- **The task**:
What is needed is a faithful copy of all the entries, with no pictures in it.

Supplied data section start

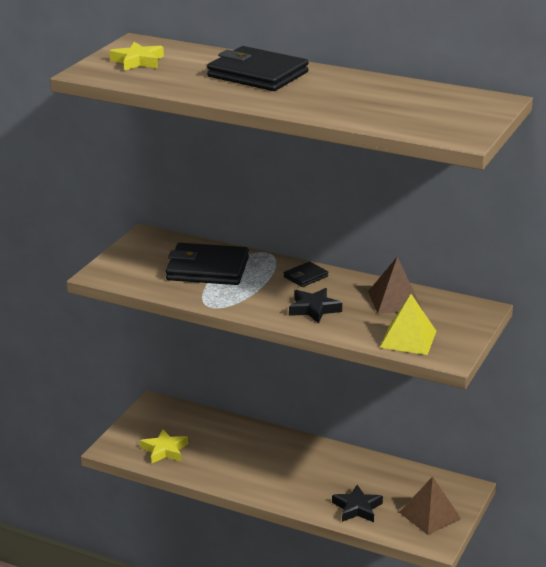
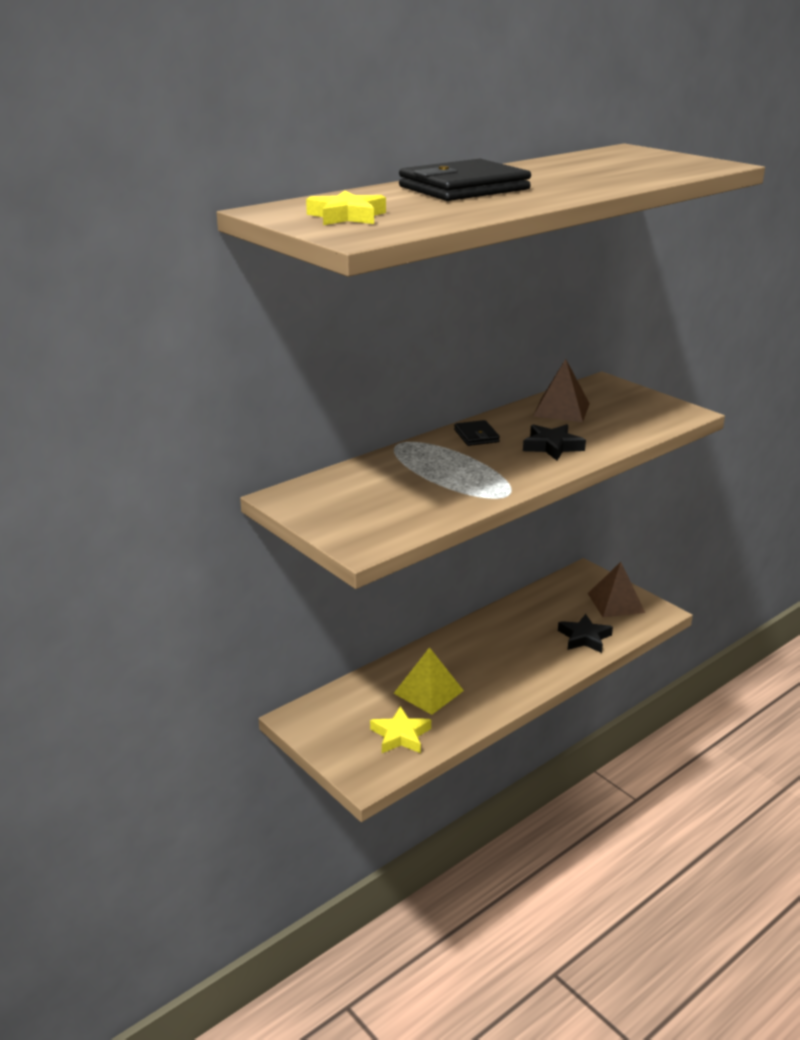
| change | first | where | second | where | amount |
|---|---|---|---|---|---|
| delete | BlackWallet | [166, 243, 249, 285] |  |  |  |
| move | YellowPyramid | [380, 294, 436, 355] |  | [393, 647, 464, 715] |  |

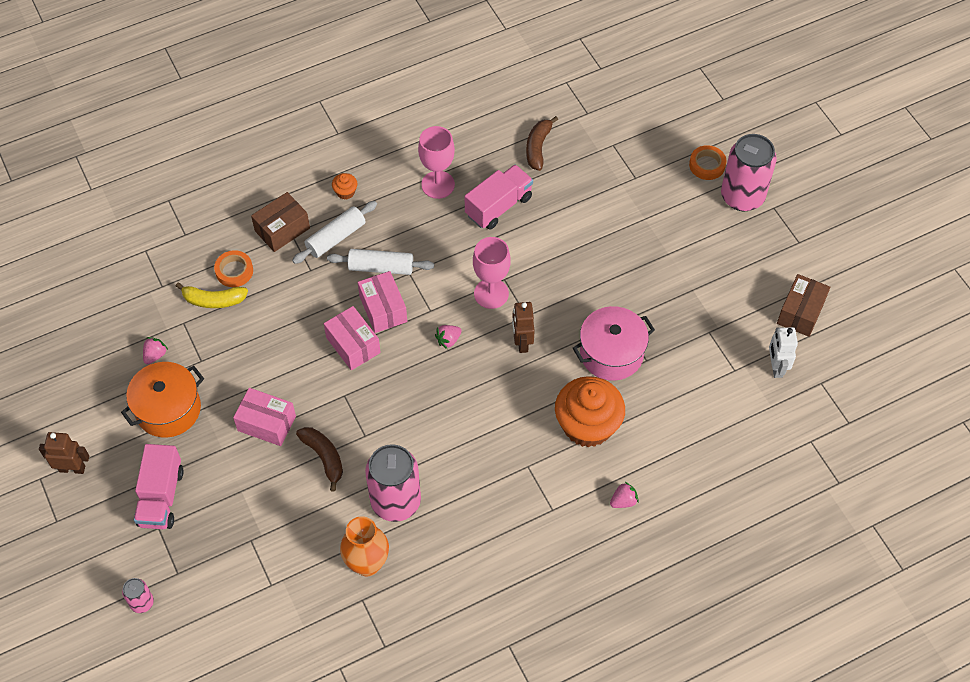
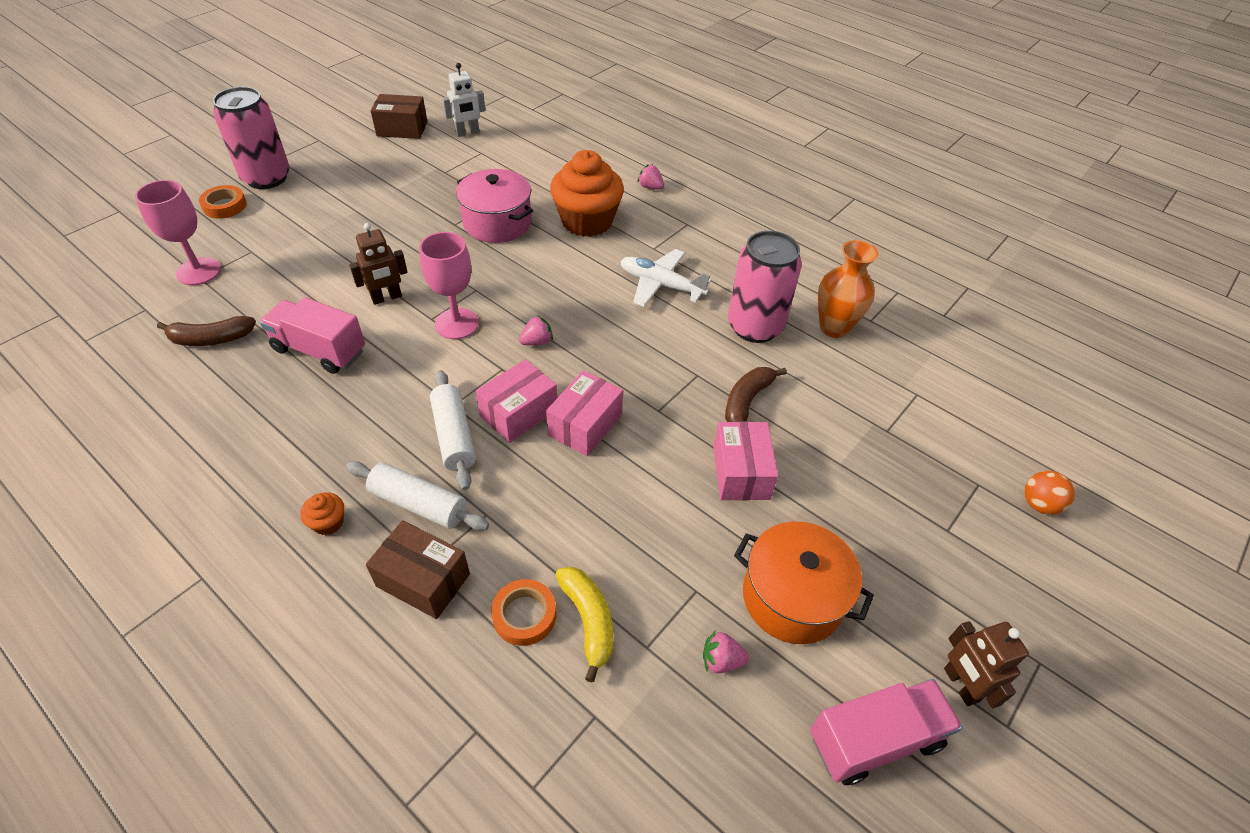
| change | first | where | second | where | amount |
|---|---|---|---|---|---|
| replace | PinkCan | [122, 578, 154, 613] | OrangeBall | [1025, 471, 1075, 515] |  |
| move | PinkTruck | [134, 444, 184, 529] |  | [810, 679, 963, 785] |  |
| move | PinkGoblet | [418, 126, 455, 199] |  | [135, 180, 221, 285] |  |
| rotate | PinkStrawberry | [435, 325, 462, 349] |  | [519, 315, 553, 345] | 60 degrees counterclockwise |
| move | BrownRobot | [512, 302, 535, 353] |  | [349, 223, 408, 305] |  |
| insert |  |  | WhitePlane | [621, 249, 712, 307] |  |

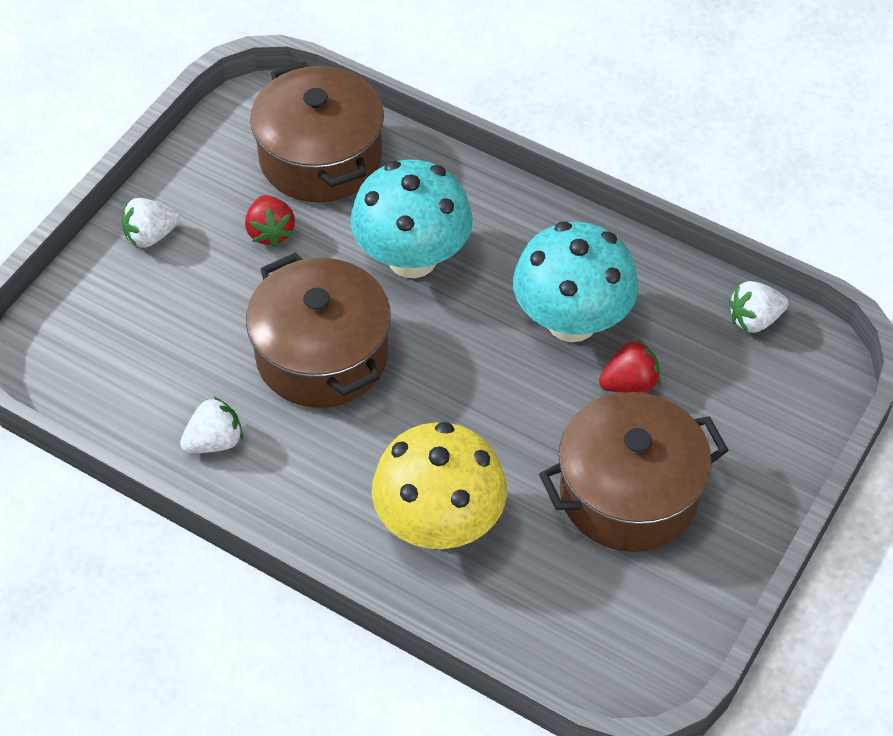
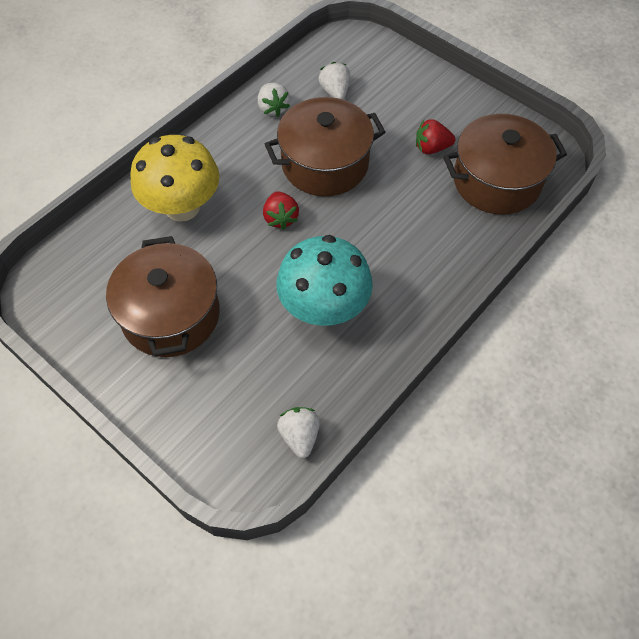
| change | first | where | second | where | amount |
|---|---|---|---|---|---|
| move | WhiteStrawberry | [122, 198, 180, 248] |  | [319, 62, 350, 100] |  |
| delete | TurquoiseMushroom | [350, 160, 473, 278] |  |  |  |
| move | RedStrawberry | [599, 339, 661, 393] |  | [263, 191, 299, 230] |  |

Supplied data section end

- **Problem solution**:
| change | first | where | second | where | amount |
|---|---|---|---|---|---|
| delete | BlackWallet | [166, 243, 249, 285] |  |  |  |
| move | YellowPyramid | [380, 294, 436, 355] |  | [393, 647, 464, 715] |  |

| change | first | where | second | where | amount |
|---|---|---|---|---|---|
| replace | PinkCan | [122, 578, 154, 613] | OrangeBall | [1025, 471, 1075, 515] |  |
| move | PinkTruck | [134, 444, 184, 529] |  | [810, 679, 963, 785] |  |
| move | PinkGoblet | [418, 126, 455, 199] |  | [135, 180, 221, 285] |  |
| rotate | PinkStrawberry | [435, 325, 462, 349] |  | [519, 315, 553, 345] | 60 degrees counterclockwise |
| move | BrownRobot | [512, 302, 535, 353] |  | [349, 223, 408, 305] |  |
| insert |  |  | WhitePlane | [621, 249, 712, 307] |  |

| change | first | where | second | where | amount |
|---|---|---|---|---|---|
| move | WhiteStrawberry | [122, 198, 180, 248] |  | [319, 62, 350, 100] |  |
| delete | TurquoiseMushroom | [350, 160, 473, 278] |  |  |  |
| move | RedStrawberry | [599, 339, 661, 393] |  | [263, 191, 299, 230] |  |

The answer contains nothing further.